(SUPPLIED DATA Opens)

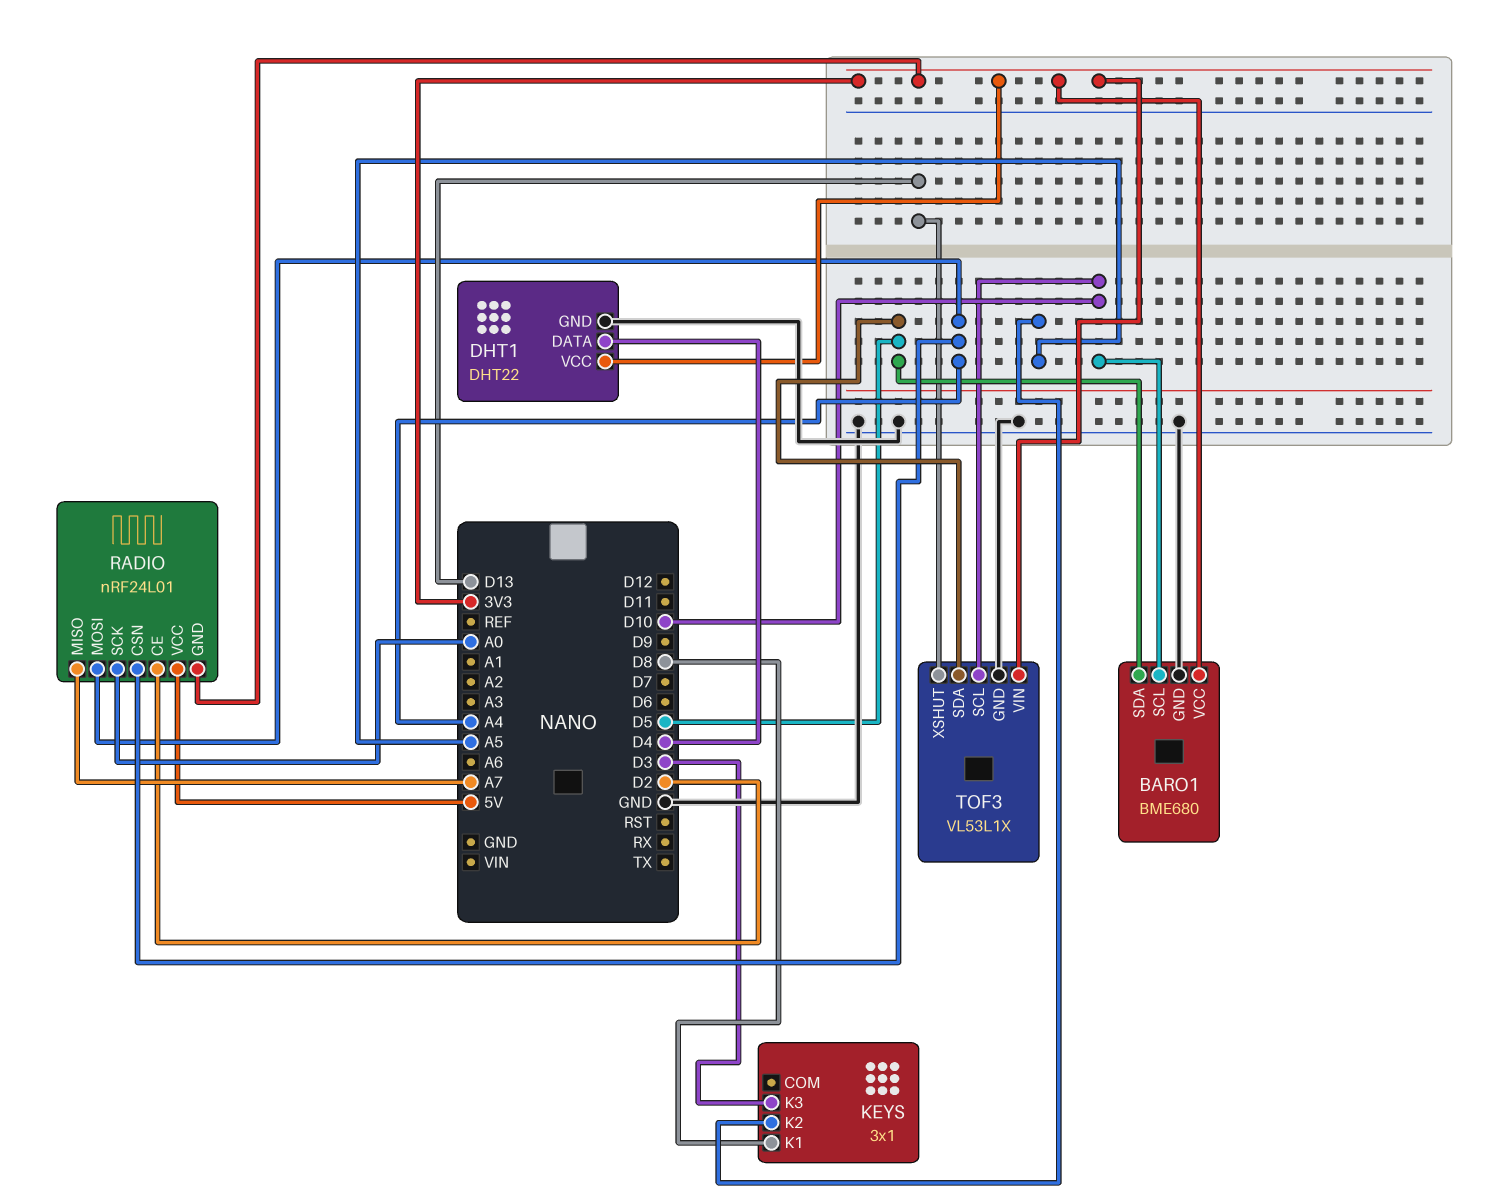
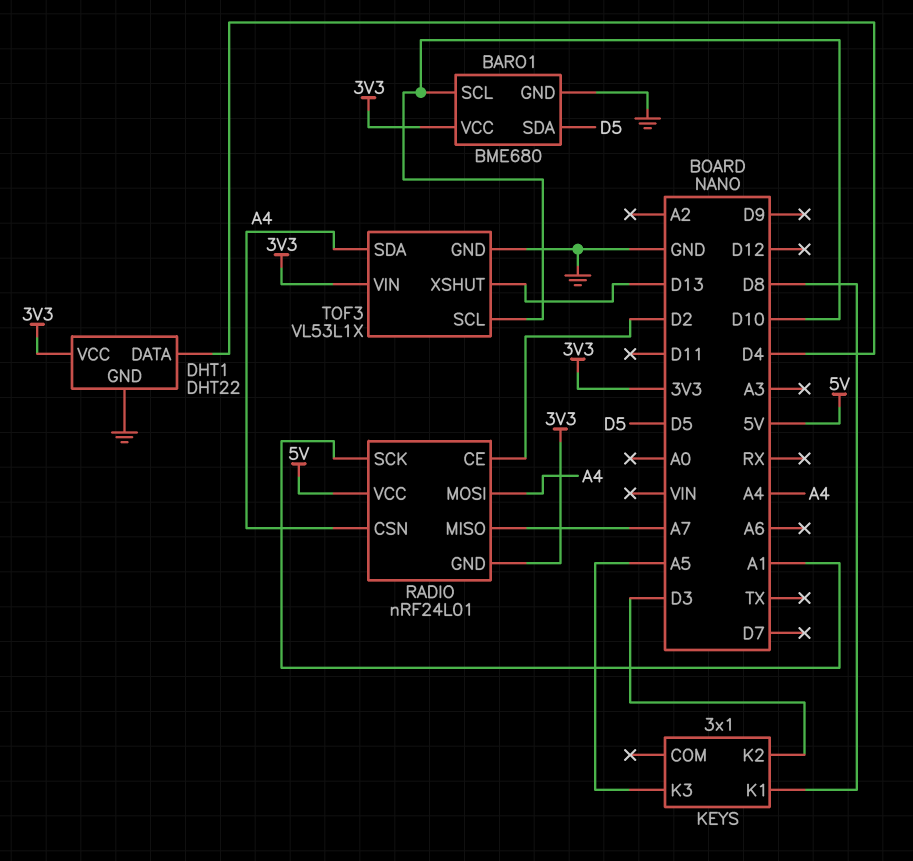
KEYS pin K2: A5 -> D3
KEYS pin K3: D3 -> A5
RADIO pin SCK: A0 -> A1
TOF3 pin SDA: D5 -> A4

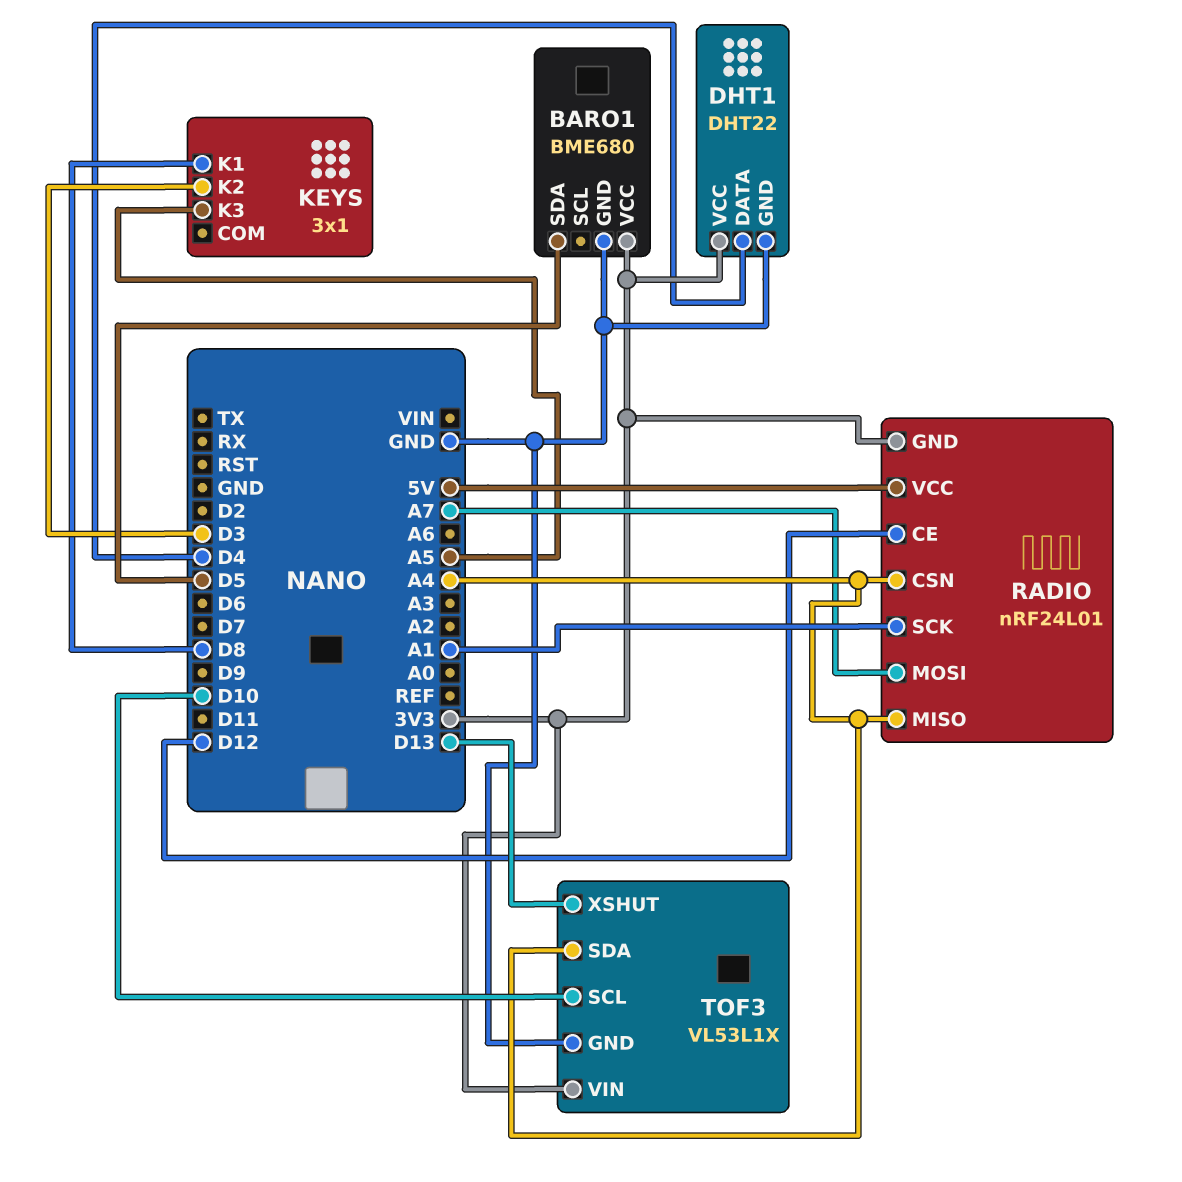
BARO1 pin SCL: D10 -> none
RADIO pin CE: D2 -> D12
RADIO pin MISO: A7 -> A4
RADIO pin MOSI: A4 -> A7

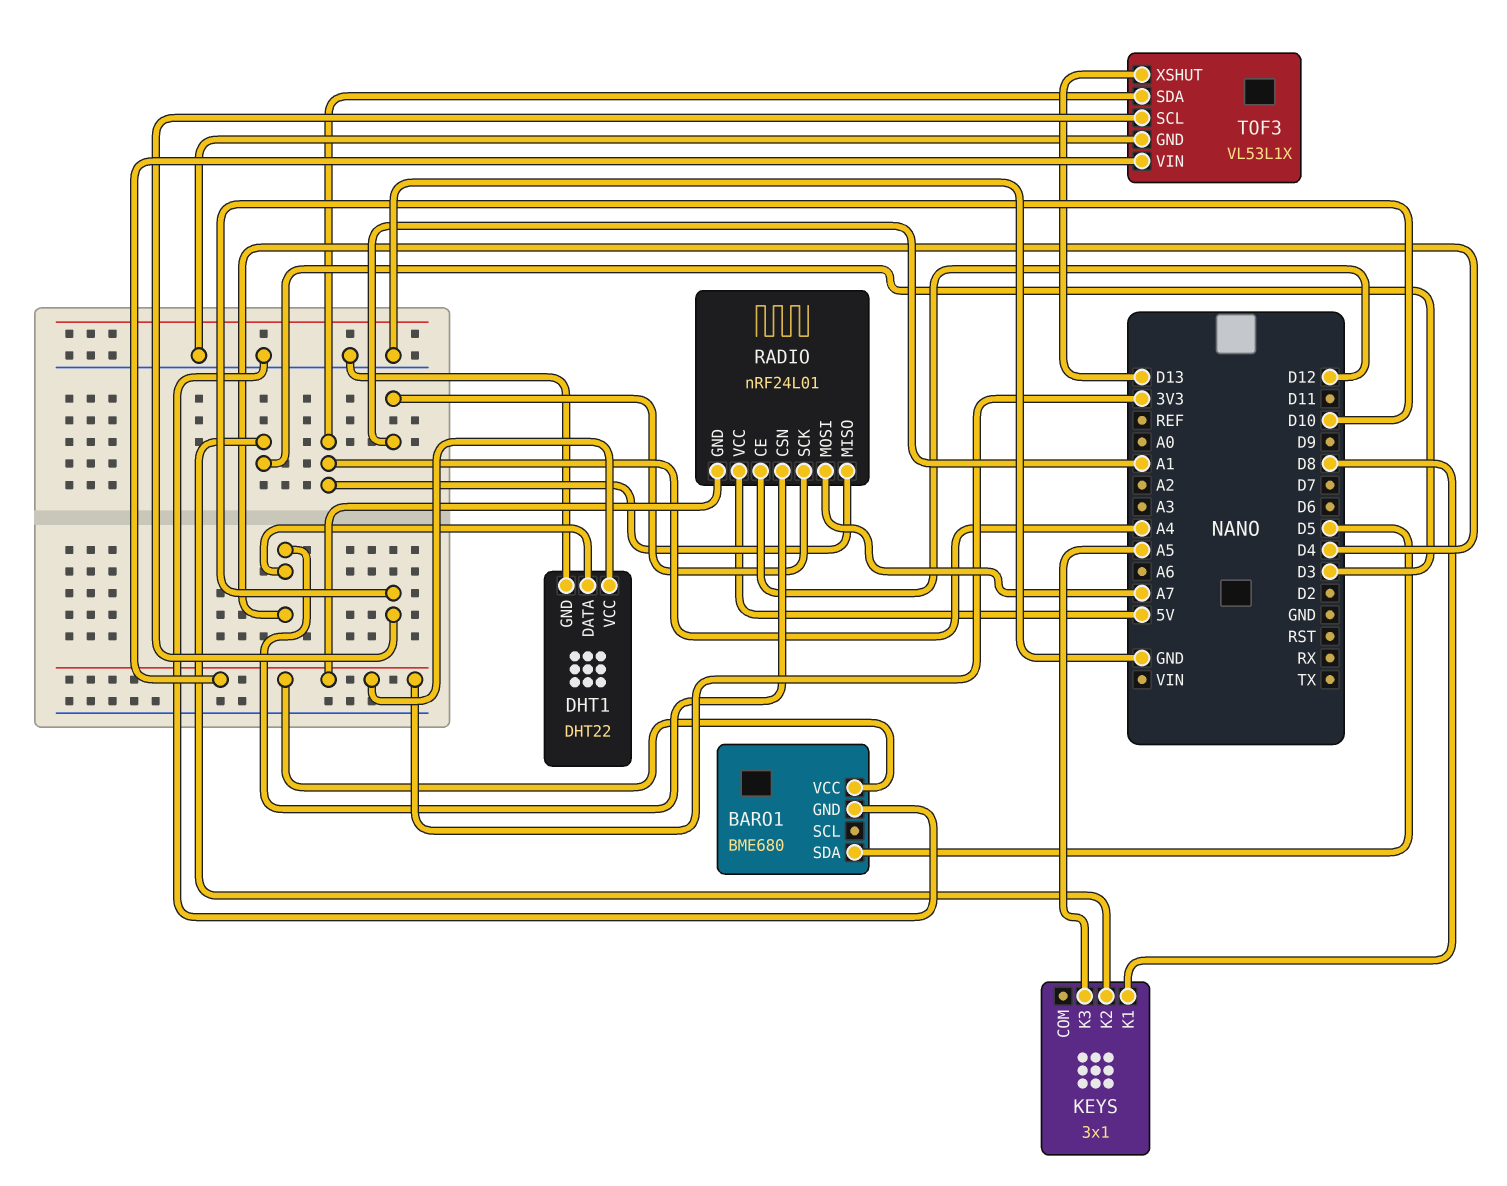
RADIO pin CSN: A4 -> D4

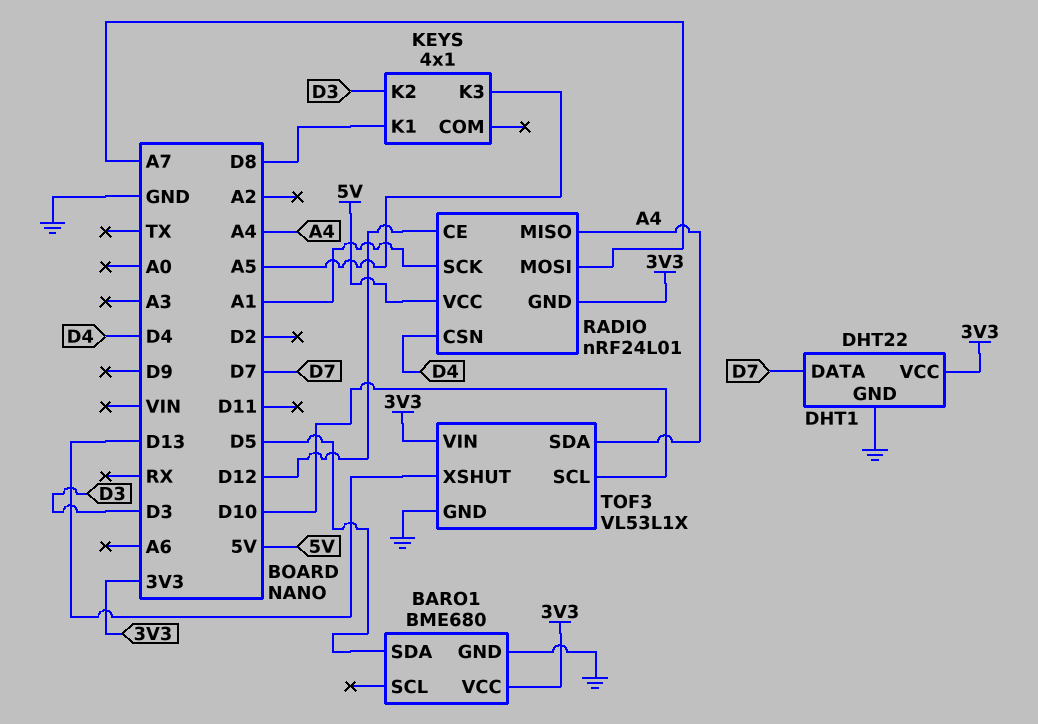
DHT1 pin DATA: D4 -> D7
KEYS: 3x1 -> 4x1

(SUPPLIED DATA Closes)

Where an entry holds an image, drop the image and copy the remaining text exactly.

(ANSWER SPACE)
KEYS pin K2: A5 -> D3
KEYS pin K3: D3 -> A5
RADIO pin SCK: A0 -> A1
TOF3 pin SDA: D5 -> A4

BARO1 pin SCL: D10 -> none
RADIO pin CE: D2 -> D12
RADIO pin MISO: A7 -> A4
RADIO pin MOSI: A4 -> A7

RADIO pin CSN: A4 -> D4

DHT1 pin DATA: D4 -> D7
KEYS: 3x1 -> 4x1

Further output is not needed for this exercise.